::: Data excerpts :::

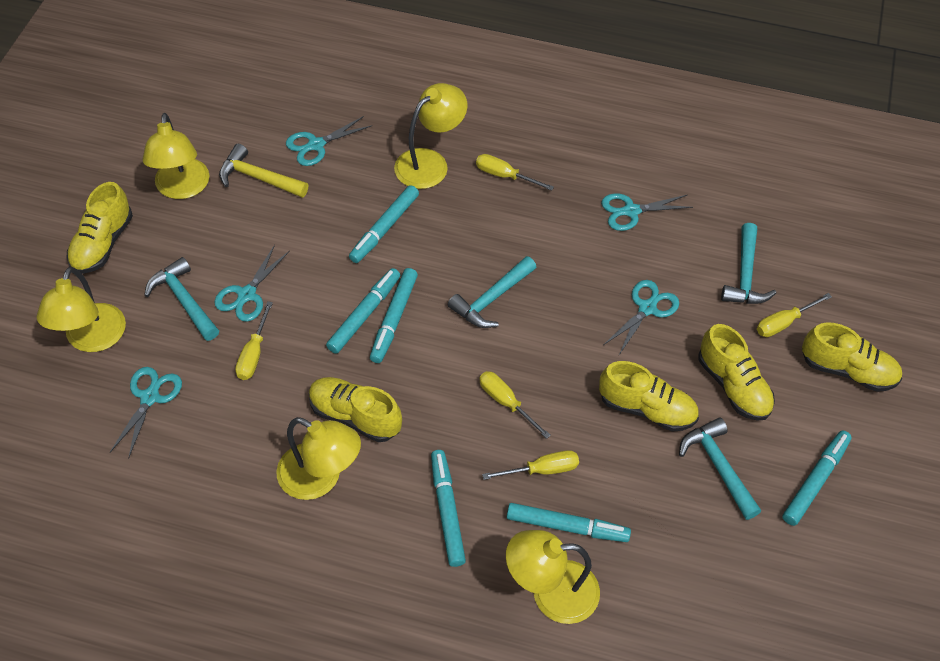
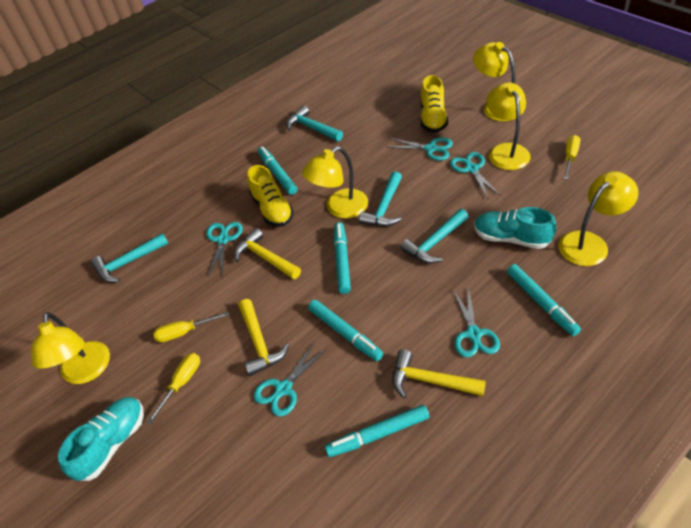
turquoise marker: 6 -> 5
turquoise shoe: 0 -> 2
yellow hammer: 1 -> 3
yellow screwdriver: 5 -> 3
yellow shoe: 5 -> 2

:::

What is expected
With the pictures omitted, restate every entry above word for word.

Output
turquoise marker: 6 -> 5
turquoise shoe: 0 -> 2
yellow hammer: 1 -> 3
yellow screwdriver: 5 -> 3
yellow shoe: 5 -> 2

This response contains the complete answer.